--- GOAL OF THE EXERCISE ---
Each line below has to be set down again exactly.

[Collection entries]
+++++

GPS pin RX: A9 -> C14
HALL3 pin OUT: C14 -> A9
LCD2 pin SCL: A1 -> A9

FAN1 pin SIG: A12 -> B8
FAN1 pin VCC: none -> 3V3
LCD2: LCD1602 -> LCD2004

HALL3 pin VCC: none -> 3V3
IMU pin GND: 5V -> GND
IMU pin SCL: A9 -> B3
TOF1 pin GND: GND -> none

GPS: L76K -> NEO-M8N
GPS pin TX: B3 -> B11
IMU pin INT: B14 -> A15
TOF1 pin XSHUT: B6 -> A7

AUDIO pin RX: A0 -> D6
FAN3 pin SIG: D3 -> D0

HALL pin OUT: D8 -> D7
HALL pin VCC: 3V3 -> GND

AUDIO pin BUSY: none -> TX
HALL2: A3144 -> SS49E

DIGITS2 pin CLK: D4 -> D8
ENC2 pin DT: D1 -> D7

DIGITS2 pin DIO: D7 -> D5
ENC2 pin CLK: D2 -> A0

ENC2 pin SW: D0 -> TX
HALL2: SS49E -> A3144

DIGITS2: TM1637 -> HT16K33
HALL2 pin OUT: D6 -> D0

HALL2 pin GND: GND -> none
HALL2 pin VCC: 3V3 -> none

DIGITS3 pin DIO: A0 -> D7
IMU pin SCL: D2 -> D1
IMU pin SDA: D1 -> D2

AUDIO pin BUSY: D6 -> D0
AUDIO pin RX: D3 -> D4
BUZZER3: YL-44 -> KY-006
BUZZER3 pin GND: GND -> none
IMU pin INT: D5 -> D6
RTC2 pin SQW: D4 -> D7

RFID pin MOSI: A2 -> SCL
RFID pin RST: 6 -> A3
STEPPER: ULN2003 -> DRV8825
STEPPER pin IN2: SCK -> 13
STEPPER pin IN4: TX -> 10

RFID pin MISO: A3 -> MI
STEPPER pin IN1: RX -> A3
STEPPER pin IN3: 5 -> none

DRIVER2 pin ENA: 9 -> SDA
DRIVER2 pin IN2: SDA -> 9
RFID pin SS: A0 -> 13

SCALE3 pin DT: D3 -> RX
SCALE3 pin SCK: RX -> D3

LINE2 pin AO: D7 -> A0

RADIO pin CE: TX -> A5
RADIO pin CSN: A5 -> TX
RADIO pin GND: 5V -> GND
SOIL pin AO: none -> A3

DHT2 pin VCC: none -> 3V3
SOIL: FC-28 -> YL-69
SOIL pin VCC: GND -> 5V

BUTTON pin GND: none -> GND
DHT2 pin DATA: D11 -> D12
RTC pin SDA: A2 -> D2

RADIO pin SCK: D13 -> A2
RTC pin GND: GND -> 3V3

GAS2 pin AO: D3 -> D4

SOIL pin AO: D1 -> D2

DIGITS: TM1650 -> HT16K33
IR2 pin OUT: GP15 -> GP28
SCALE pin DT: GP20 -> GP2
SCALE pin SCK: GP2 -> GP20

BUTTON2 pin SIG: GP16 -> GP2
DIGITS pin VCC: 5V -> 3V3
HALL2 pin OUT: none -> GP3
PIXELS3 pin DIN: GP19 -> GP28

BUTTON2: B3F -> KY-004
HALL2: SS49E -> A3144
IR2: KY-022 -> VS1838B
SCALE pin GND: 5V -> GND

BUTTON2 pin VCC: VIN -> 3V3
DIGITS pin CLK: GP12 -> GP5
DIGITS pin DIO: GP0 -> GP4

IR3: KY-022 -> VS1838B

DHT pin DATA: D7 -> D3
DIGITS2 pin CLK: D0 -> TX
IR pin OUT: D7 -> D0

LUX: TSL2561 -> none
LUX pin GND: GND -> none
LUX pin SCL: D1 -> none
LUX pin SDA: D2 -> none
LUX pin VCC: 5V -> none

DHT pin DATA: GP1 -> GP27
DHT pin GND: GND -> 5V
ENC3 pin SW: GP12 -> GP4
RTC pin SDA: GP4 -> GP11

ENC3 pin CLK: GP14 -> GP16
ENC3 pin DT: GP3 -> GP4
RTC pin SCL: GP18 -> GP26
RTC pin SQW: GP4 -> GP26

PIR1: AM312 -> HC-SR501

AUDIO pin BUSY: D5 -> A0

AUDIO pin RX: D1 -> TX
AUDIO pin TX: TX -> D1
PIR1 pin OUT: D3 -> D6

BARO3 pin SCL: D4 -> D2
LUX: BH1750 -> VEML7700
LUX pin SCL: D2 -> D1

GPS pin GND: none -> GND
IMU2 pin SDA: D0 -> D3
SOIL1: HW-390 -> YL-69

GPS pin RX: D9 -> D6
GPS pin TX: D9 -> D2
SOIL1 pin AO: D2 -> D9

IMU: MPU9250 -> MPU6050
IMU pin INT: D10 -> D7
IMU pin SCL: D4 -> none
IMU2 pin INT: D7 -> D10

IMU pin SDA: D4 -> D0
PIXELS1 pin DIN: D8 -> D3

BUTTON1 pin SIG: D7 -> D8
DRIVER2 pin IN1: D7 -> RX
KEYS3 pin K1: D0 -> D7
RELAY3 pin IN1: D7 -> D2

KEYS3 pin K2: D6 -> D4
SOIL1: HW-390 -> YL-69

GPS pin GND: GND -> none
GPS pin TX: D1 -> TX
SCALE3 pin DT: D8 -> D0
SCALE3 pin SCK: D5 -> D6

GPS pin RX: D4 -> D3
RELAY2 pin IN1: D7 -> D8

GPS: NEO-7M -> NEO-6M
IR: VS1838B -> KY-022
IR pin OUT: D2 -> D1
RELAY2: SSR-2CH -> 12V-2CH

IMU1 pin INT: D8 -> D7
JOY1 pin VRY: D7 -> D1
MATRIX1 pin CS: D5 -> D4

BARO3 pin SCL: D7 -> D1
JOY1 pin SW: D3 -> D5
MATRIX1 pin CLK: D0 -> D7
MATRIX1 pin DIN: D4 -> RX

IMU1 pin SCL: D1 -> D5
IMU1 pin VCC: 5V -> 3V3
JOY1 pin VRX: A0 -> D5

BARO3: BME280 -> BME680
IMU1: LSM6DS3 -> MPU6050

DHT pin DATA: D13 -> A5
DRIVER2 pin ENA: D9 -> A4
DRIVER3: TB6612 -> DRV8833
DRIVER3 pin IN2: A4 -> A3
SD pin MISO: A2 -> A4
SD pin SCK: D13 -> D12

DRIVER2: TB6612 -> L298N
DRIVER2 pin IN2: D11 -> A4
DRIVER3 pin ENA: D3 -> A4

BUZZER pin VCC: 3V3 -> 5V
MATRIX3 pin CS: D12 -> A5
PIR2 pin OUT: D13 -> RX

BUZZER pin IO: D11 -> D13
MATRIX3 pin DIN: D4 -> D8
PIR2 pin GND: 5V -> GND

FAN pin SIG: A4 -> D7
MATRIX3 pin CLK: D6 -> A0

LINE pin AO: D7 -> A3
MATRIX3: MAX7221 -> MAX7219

+++++

--- ANSWER BOX ---
GPS pin RX: A9 -> C14
HALL3 pin OUT: C14 -> A9
LCD2 pin SCL: A1 -> A9

FAN1 pin SIG: A12 -> B8
FAN1 pin VCC: none -> 3V3
LCD2: LCD1602 -> LCD2004

HALL3 pin VCC: none -> 3V3
IMU pin GND: 5V -> GND
IMU pin SCL: A9 -> B3
TOF1 pin GND: GND -> none

GPS: L76K -> NEO-M8N
GPS pin TX: B3 -> B11
IMU pin INT: B14 -> A15
TOF1 pin XSHUT: B6 -> A7

AUDIO pin RX: A0 -> D6
FAN3 pin SIG: D3 -> D0

HALL pin OUT: D8 -> D7
HALL pin VCC: 3V3 -> GND

AUDIO pin BUSY: none -> TX
HALL2: A3144 -> SS49E

DIGITS2 pin CLK: D4 -> D8
ENC2 pin DT: D1 -> D7

DIGITS2 pin DIO: D7 -> D5
ENC2 pin CLK: D2 -> A0

ENC2 pin SW: D0 -> TX
HALL2: SS49E -> A3144

DIGITS2: TM1637 -> HT16K33
HALL2 pin OUT: D6 -> D0

HALL2 pin GND: GND -> none
HALL2 pin VCC: 3V3 -> none

DIGITS3 pin DIO: A0 -> D7
IMU pin SCL: D2 -> D1
IMU pin SDA: D1 -> D2

AUDIO pin BUSY: D6 -> D0
AUDIO pin RX: D3 -> D4
BUZZER3: YL-44 -> KY-006
BUZZER3 pin GND: GND -> none
IMU pin INT: D5 -> D6
RTC2 pin SQW: D4 -> D7

RFID pin MOSI: A2 -> SCL
RFID pin RST: 6 -> A3
STEPPER: ULN2003 -> DRV8825
STEPPER pin IN2: SCK -> 13
STEPPER pin IN4: TX -> 10

RFID pin MISO: A3 -> MI
STEPPER pin IN1: RX -> A3
STEPPER pin IN3: 5 -> none

DRIVER2 pin ENA: 9 -> SDA
DRIVER2 pin IN2: SDA -> 9
RFID pin SS: A0 -> 13

SCALE3 pin DT: D3 -> RX
SCALE3 pin SCK: RX -> D3

LINE2 pin AO: D7 -> A0

RADIO pin CE: TX -> A5
RADIO pin CSN: A5 -> TX
RADIO pin GND: 5V -> GND
SOIL pin AO: none -> A3

DHT2 pin VCC: none -> 3V3
SOIL: FC-28 -> YL-69
SOIL pin VCC: GND -> 5V

BUTTON pin GND: none -> GND
DHT2 pin DATA: D11 -> D12
RTC pin SDA: A2 -> D2

RADIO pin SCK: D13 -> A2
RTC pin GND: GND -> 3V3

GAS2 pin AO: D3 -> D4

SOIL pin AO: D1 -> D2

DIGITS: TM1650 -> HT16K33
IR2 pin OUT: GP15 -> GP28
SCALE pin DT: GP20 -> GP2
SCALE pin SCK: GP2 -> GP20

BUTTON2 pin SIG: GP16 -> GP2
DIGITS pin VCC: 5V -> 3V3
HALL2 pin OUT: none -> GP3
PIXELS3 pin DIN: GP19 -> GP28

BUTTON2: B3F -> KY-004
HALL2: SS49E -> A3144
IR2: KY-022 -> VS1838B
SCALE pin GND: 5V -> GND

BUTTON2 pin VCC: VIN -> 3V3
DIGITS pin CLK: GP12 -> GP5
DIGITS pin DIO: GP0 -> GP4

IR3: KY-022 -> VS1838B

DHT pin DATA: D7 -> D3
DIGITS2 pin CLK: D0 -> TX
IR pin OUT: D7 -> D0

LUX: TSL2561 -> none
LUX pin GND: GND -> none
LUX pin SCL: D1 -> none
LUX pin SDA: D2 -> none
LUX pin VCC: 5V -> none

DHT pin DATA: GP1 -> GP27
DHT pin GND: GND -> 5V
ENC3 pin SW: GP12 -> GP4
RTC pin SDA: GP4 -> GP11

ENC3 pin CLK: GP14 -> GP16
ENC3 pin DT: GP3 -> GP4
RTC pin SCL: GP18 -> GP26
RTC pin SQW: GP4 -> GP26

PIR1: AM312 -> HC-SR501

AUDIO pin BUSY: D5 -> A0

AUDIO pin RX: D1 -> TX
AUDIO pin TX: TX -> D1
PIR1 pin OUT: D3 -> D6

BARO3 pin SCL: D4 -> D2
LUX: BH1750 -> VEML7700
LUX pin SCL: D2 -> D1

GPS pin GND: none -> GND
IMU2 pin SDA: D0 -> D3
SOIL1: HW-390 -> YL-69

GPS pin RX: D9 -> D6
GPS pin TX: D9 -> D2
SOIL1 pin AO: D2 -> D9

IMU: MPU9250 -> MPU6050
IMU pin INT: D10 -> D7
IMU pin SCL: D4 -> none
IMU2 pin INT: D7 -> D10

IMU pin SDA: D4 -> D0
PIXELS1 pin DIN: D8 -> D3

BUTTON1 pin SIG: D7 -> D8
DRIVER2 pin IN1: D7 -> RX
KEYS3 pin K1: D0 -> D7
RELAY3 pin IN1: D7 -> D2

KEYS3 pin K2: D6 -> D4
SOIL1: HW-390 -> YL-69

GPS pin GND: GND -> none
GPS pin TX: D1 -> TX
SCALE3 pin DT: D8 -> D0
SCALE3 pin SCK: D5 -> D6

GPS pin RX: D4 -> D3
RELAY2 pin IN1: D7 -> D8

GPS: NEO-7M -> NEO-6M
IR: VS1838B -> KY-022
IR pin OUT: D2 -> D1
RELAY2: SSR-2CH -> 12V-2CH

IMU1 pin INT: D8 -> D7
JOY1 pin VRY: D7 -> D1
MATRIX1 pin CS: D5 -> D4

BARO3 pin SCL: D7 -> D1
JOY1 pin SW: D3 -> D5
MATRIX1 pin CLK: D0 -> D7
MATRIX1 pin DIN: D4 -> RX

IMU1 pin SCL: D1 -> D5
IMU1 pin VCC: 5V -> 3V3
JOY1 pin VRX: A0 -> D5

BARO3: BME280 -> BME680
IMU1: LSM6DS3 -> MPU6050

DHT pin DATA: D13 -> A5
DRIVER2 pin ENA: D9 -> A4
DRIVER3: TB6612 -> DRV8833
DRIVER3 pin IN2: A4 -> A3
SD pin MISO: A2 -> A4
SD pin SCK: D13 -> D12

DRIVER2: TB6612 -> L298N
DRIVER2 pin IN2: D11 -> A4
DRIVER3 pin ENA: D3 -> A4

BUZZER pin VCC: 3V3 -> 5V
MATRIX3 pin CS: D12 -> A5
PIR2 pin OUT: D13 -> RX

BUZZER pin IO: D11 -> D13
MATRIX3 pin DIN: D4 -> D8
PIR2 pin GND: 5V -> GND

FAN pin SIG: A4 -> D7
MATRIX3 pin CLK: D6 -> A0

LINE pin AO: D7 -> A3
MATRIX3: MAX7221 -> MAX7219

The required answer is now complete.